_WORK INSTRUCTION:_ Using only the entries below, output the lines starting at the one containing "IR pin OUT: A5 -> D3" and ending at the one containing "IR: VS1838B -> TSOP4838", exactly and inclusive of both, omitting the pictures.

======== SOURCE MATERIAL

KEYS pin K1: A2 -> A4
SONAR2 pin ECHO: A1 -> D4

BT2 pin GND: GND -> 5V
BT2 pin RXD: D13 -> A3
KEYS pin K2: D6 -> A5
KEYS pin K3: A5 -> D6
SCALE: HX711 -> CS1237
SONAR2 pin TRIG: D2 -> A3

================
======== SOURCE MATERIAL

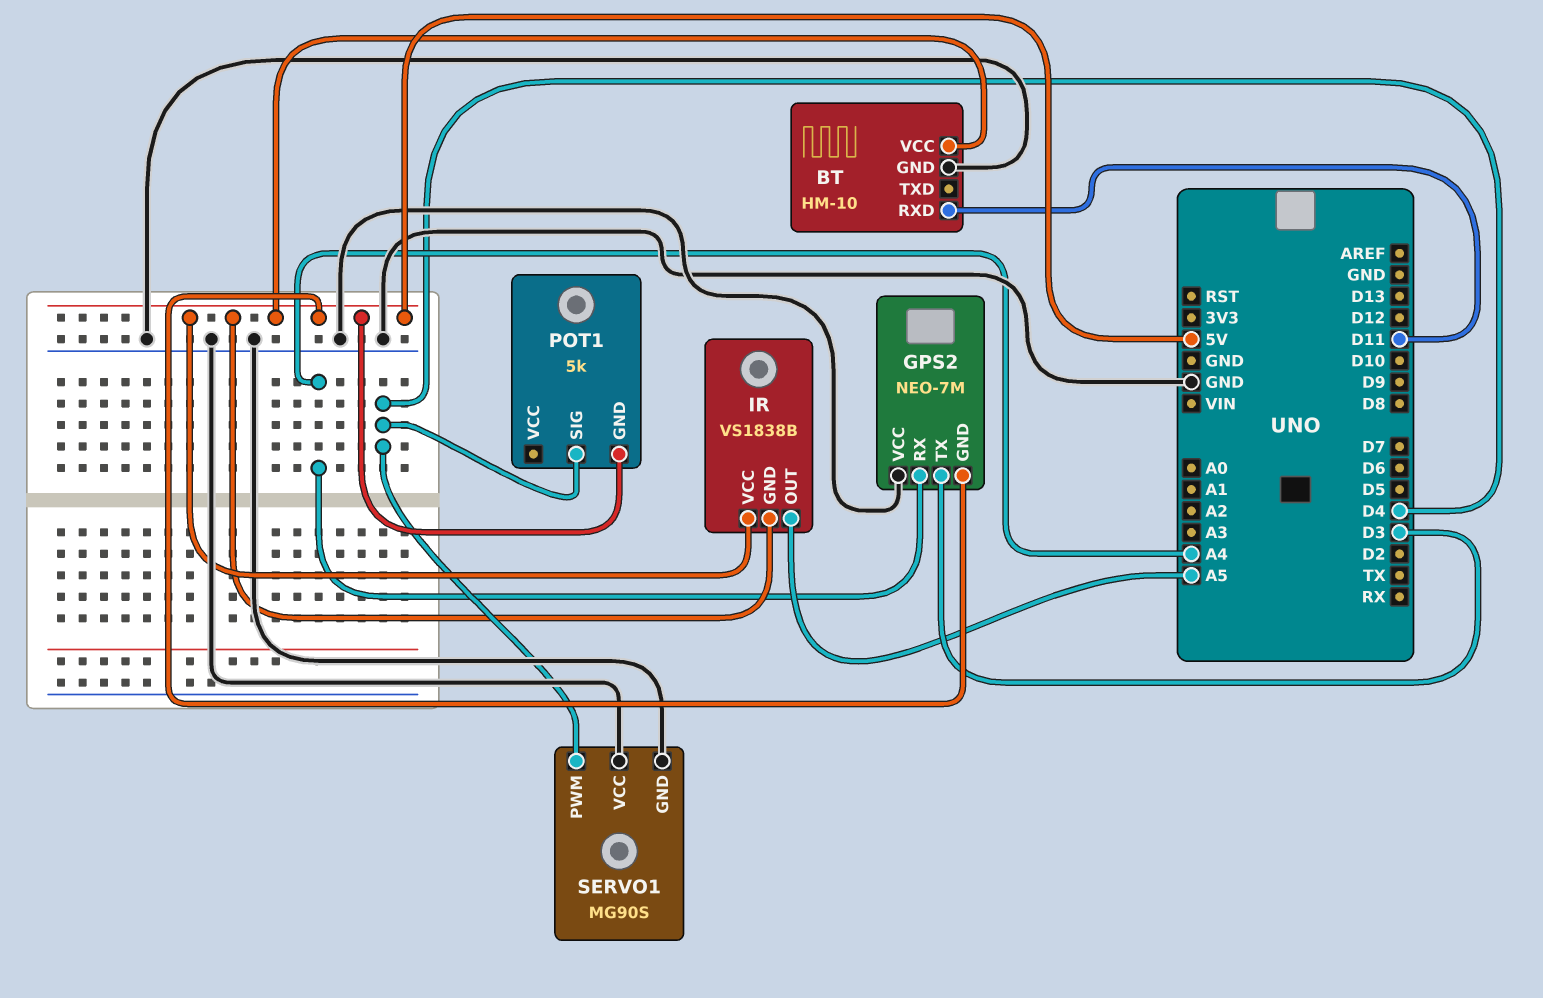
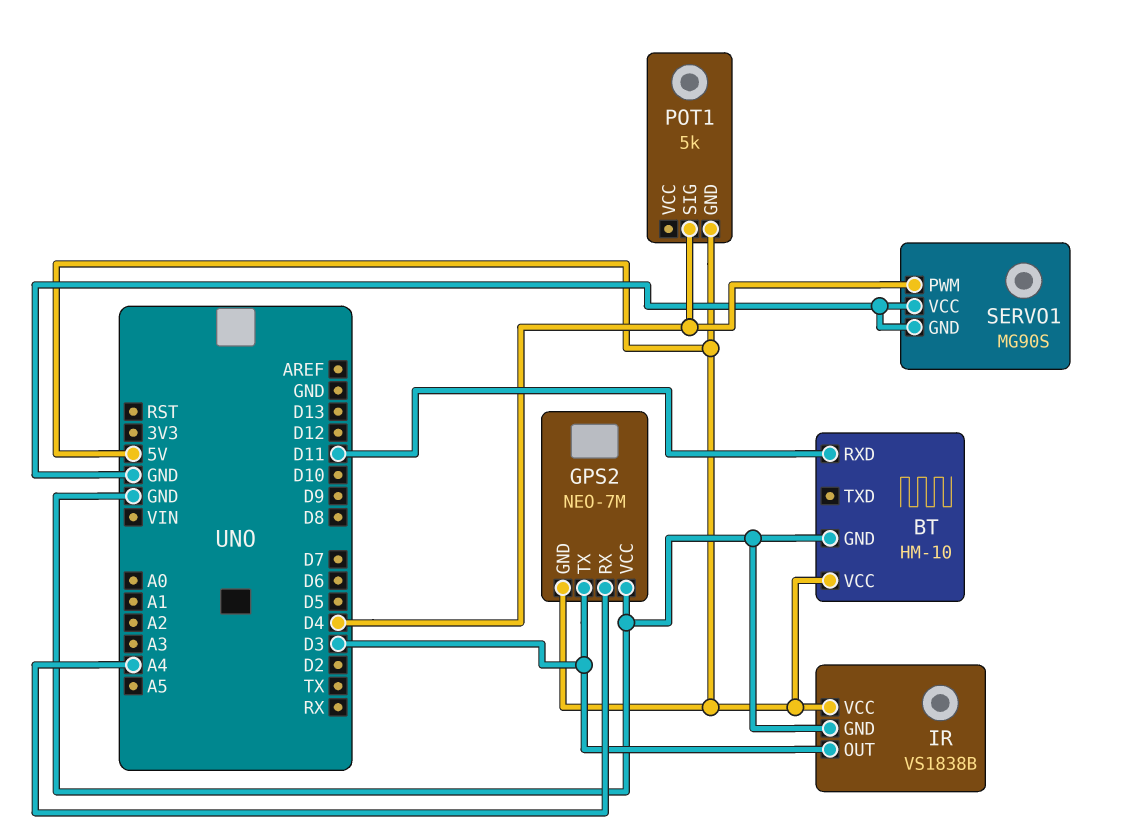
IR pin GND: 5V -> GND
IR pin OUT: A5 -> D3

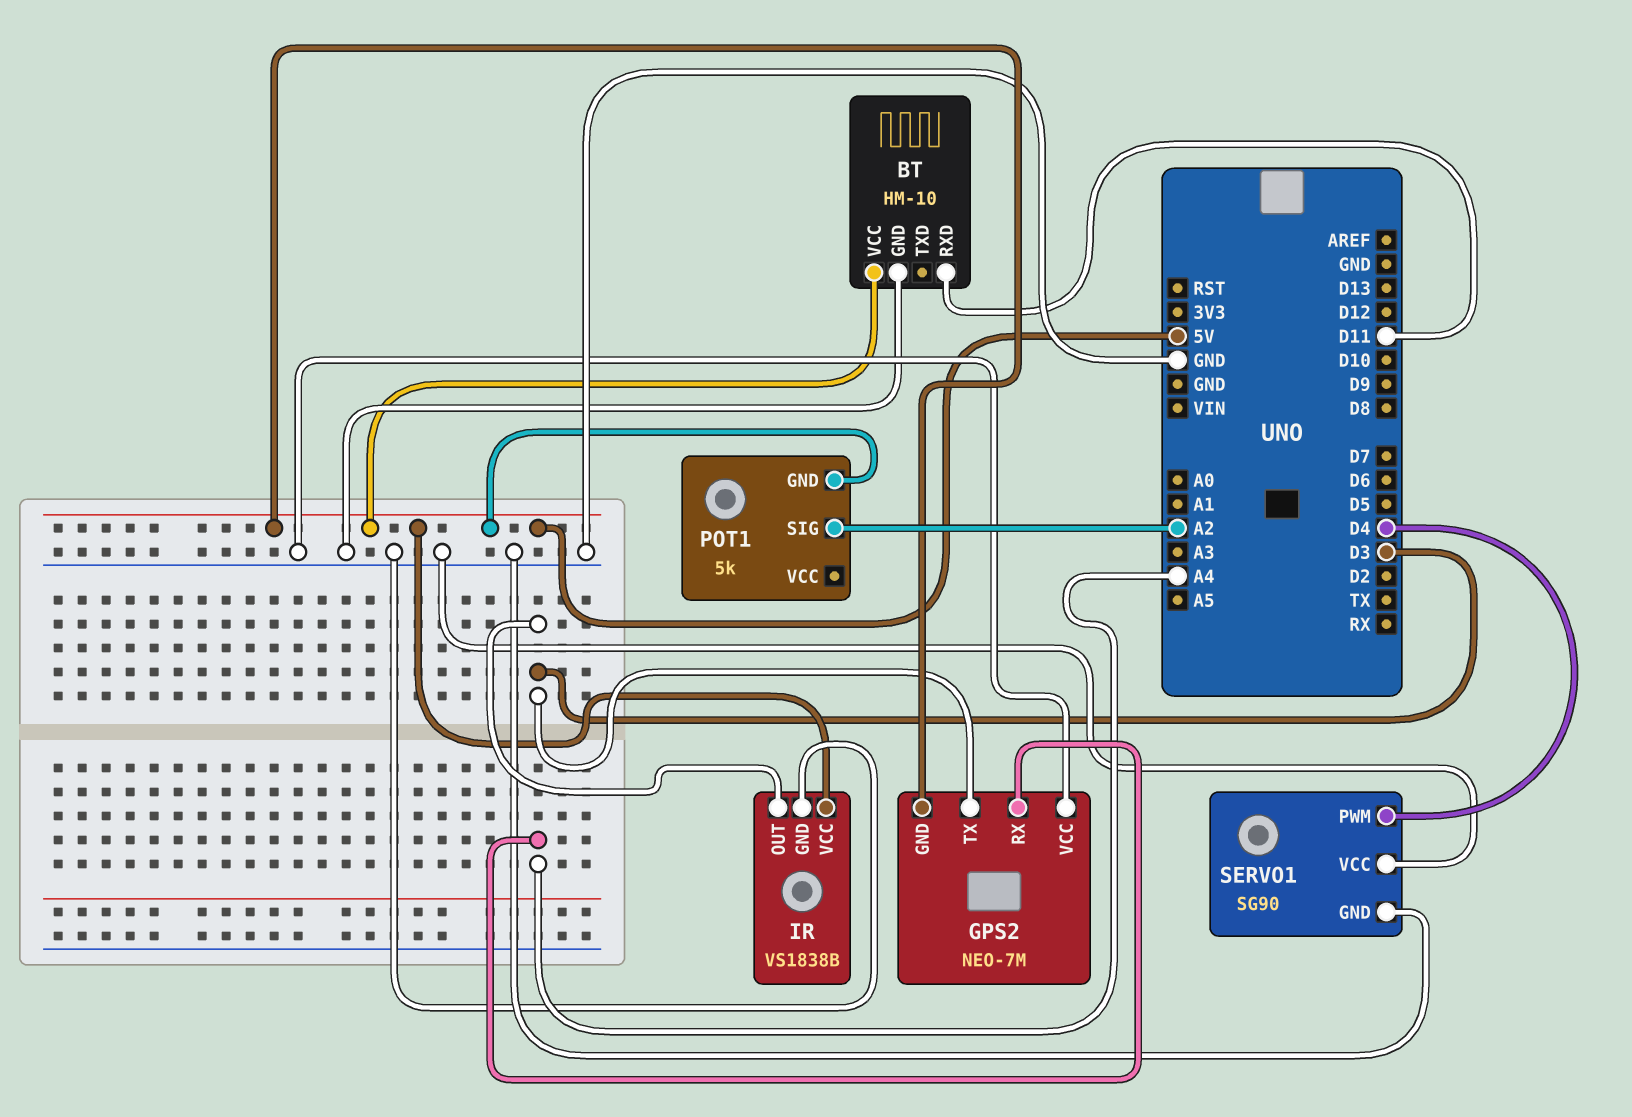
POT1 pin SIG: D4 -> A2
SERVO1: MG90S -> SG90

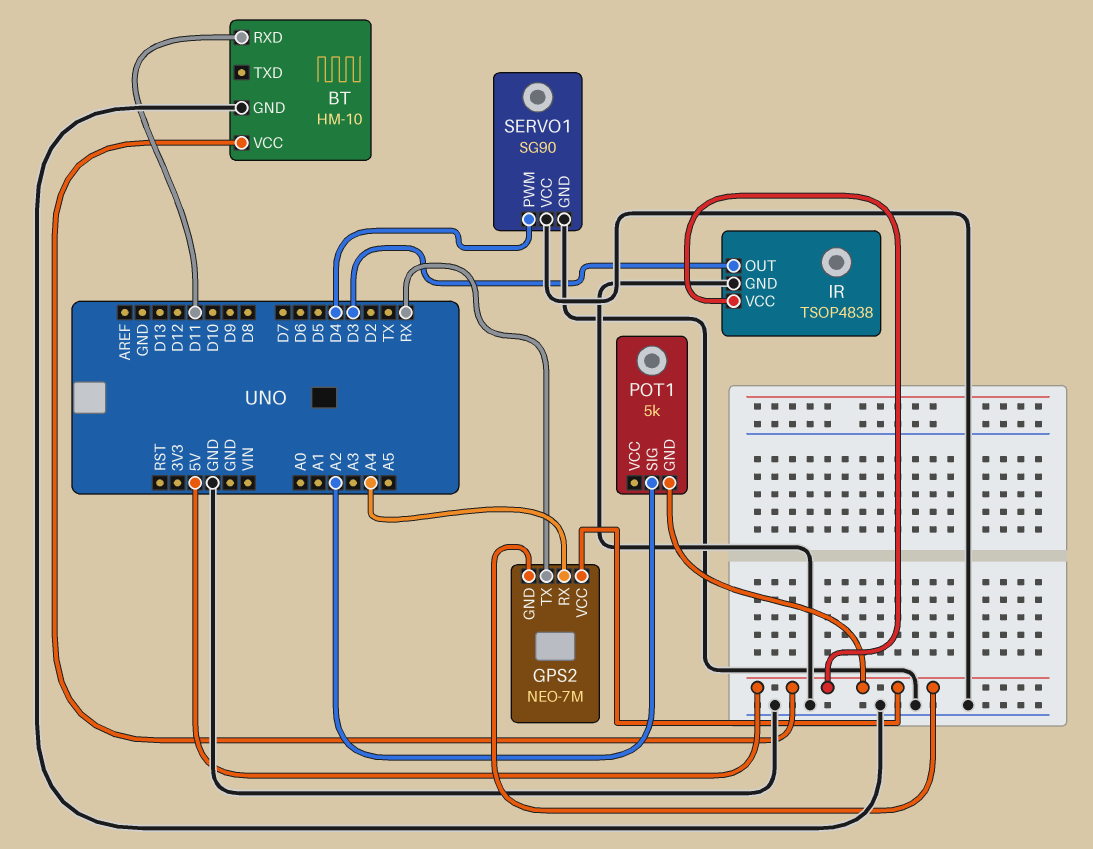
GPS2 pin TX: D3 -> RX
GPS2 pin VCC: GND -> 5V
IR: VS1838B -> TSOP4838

================

_PROBLEM SOLUTION:_
IR pin OUT: A5 -> D3

POT1 pin SIG: D4 -> A2
SERVO1: MG90S -> SG90

GPS2 pin TX: D3 -> RX
GPS2 pin VCC: GND -> 5V
IR: VS1838B -> TSOP4838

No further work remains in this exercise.